◆ Input data
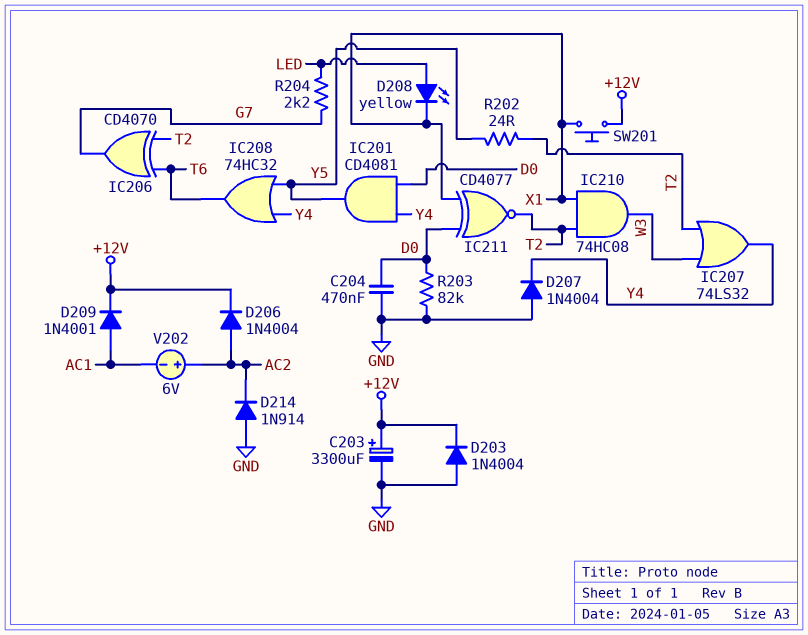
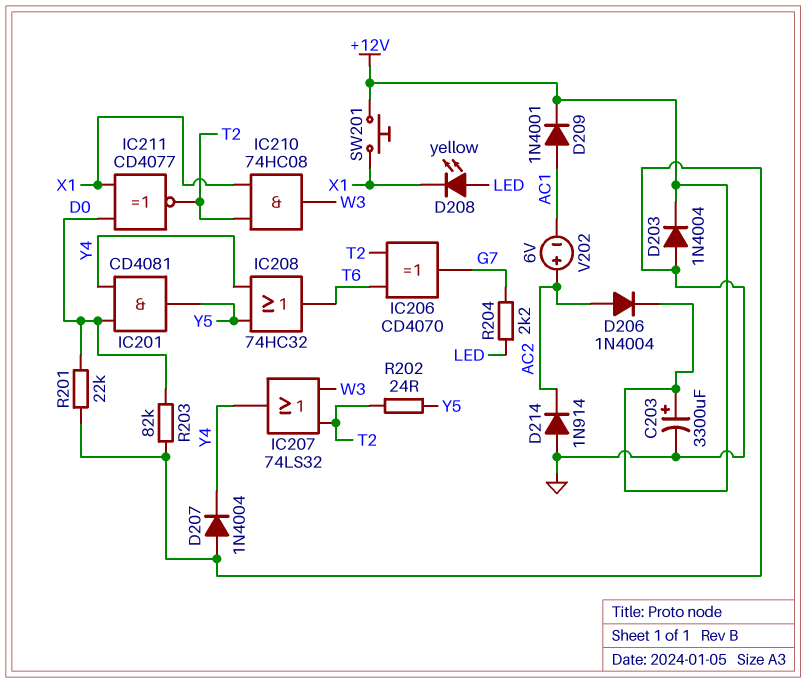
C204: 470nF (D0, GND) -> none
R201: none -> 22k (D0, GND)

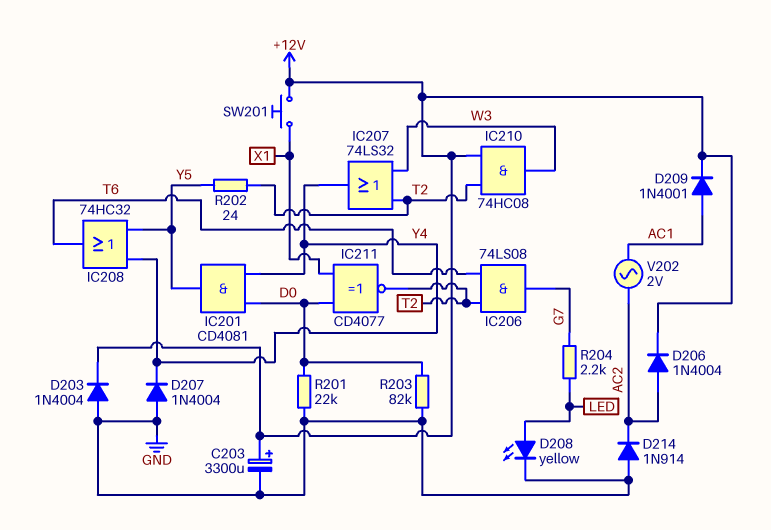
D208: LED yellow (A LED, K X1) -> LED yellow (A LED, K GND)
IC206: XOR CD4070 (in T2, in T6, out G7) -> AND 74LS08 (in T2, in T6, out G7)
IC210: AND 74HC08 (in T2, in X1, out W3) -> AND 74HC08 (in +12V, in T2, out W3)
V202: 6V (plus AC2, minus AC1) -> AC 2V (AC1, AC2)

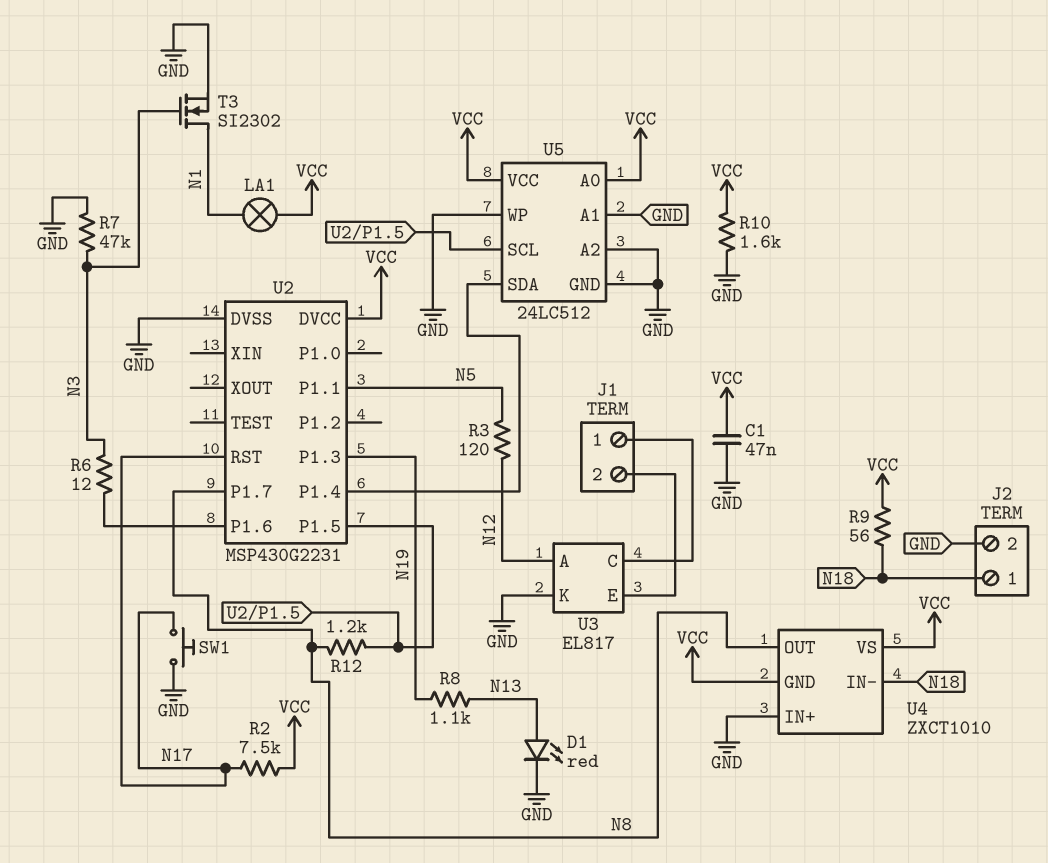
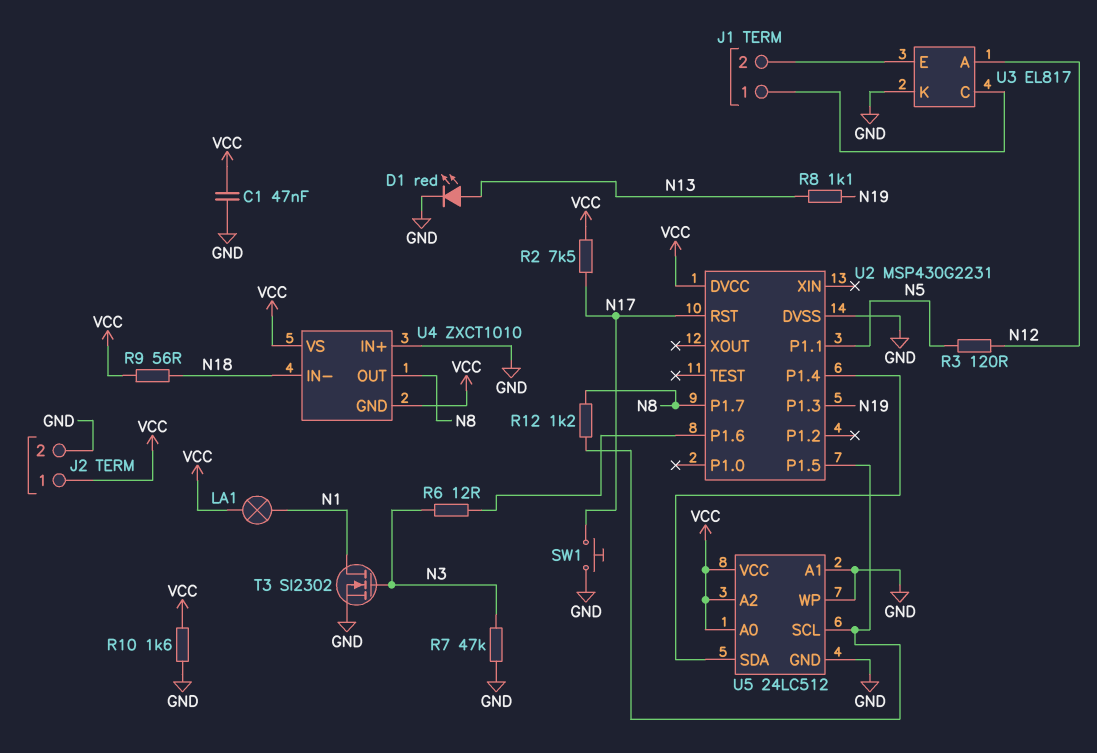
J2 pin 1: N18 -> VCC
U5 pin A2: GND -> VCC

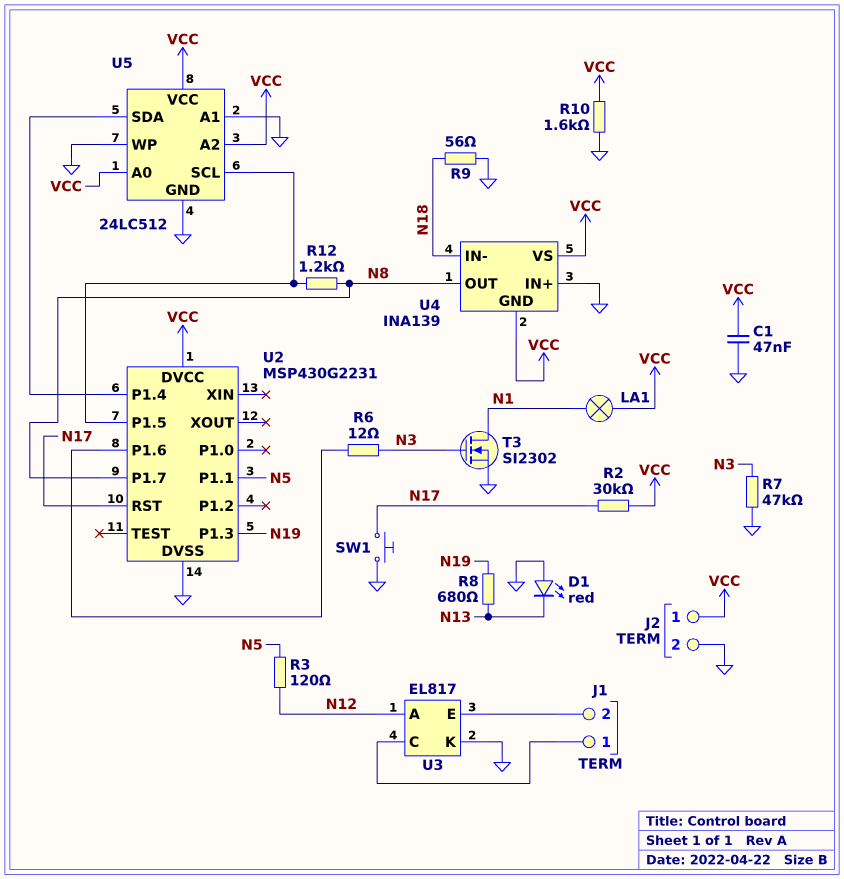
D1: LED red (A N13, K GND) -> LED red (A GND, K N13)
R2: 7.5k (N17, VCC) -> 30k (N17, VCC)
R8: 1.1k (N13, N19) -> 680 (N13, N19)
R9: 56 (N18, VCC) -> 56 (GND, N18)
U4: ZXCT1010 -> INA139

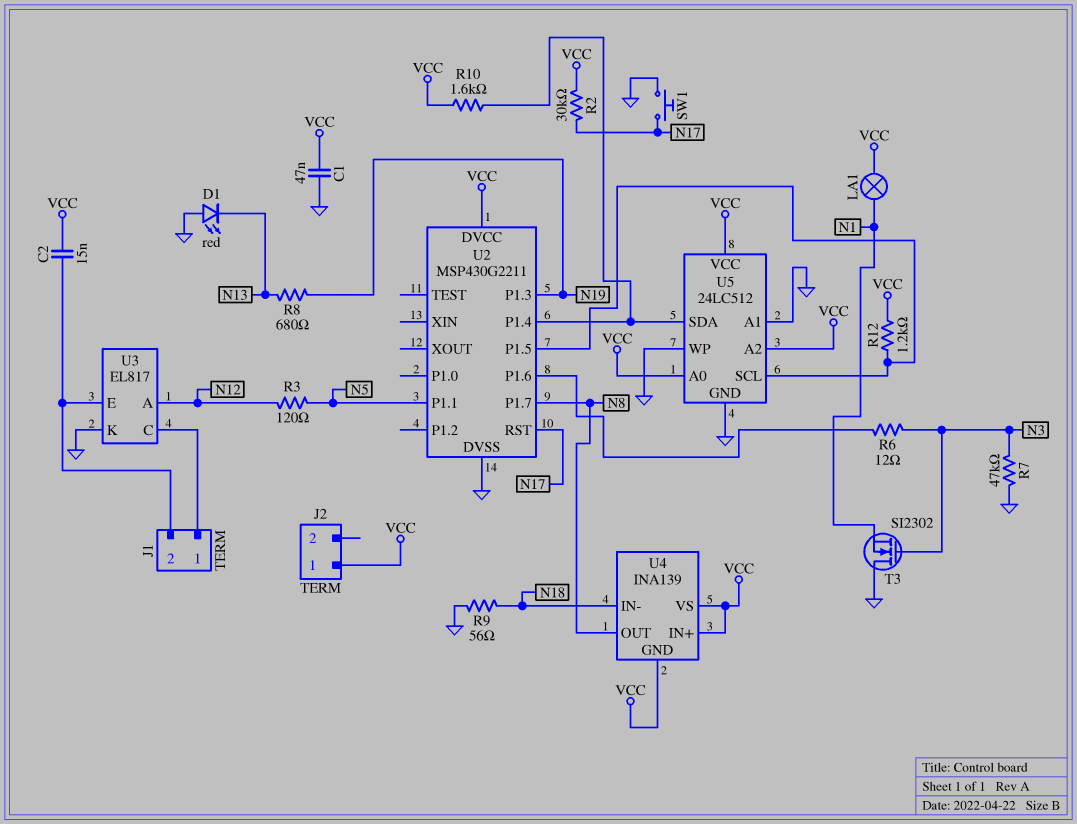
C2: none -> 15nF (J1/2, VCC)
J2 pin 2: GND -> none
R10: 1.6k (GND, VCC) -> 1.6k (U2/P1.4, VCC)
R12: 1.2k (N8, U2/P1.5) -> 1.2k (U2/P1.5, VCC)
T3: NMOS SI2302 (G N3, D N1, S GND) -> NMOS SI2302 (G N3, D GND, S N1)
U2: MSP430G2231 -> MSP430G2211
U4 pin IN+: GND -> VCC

◆ Exercise prompt
Copy the lines above that hold the word "none".

◆ Answer for this exercise
C204: 470nF (D0, GND) -> none
R201: none -> 22k (D0, GND)
C2: none -> 15nF (J1/2, VCC)
J2 pin 2: GND -> none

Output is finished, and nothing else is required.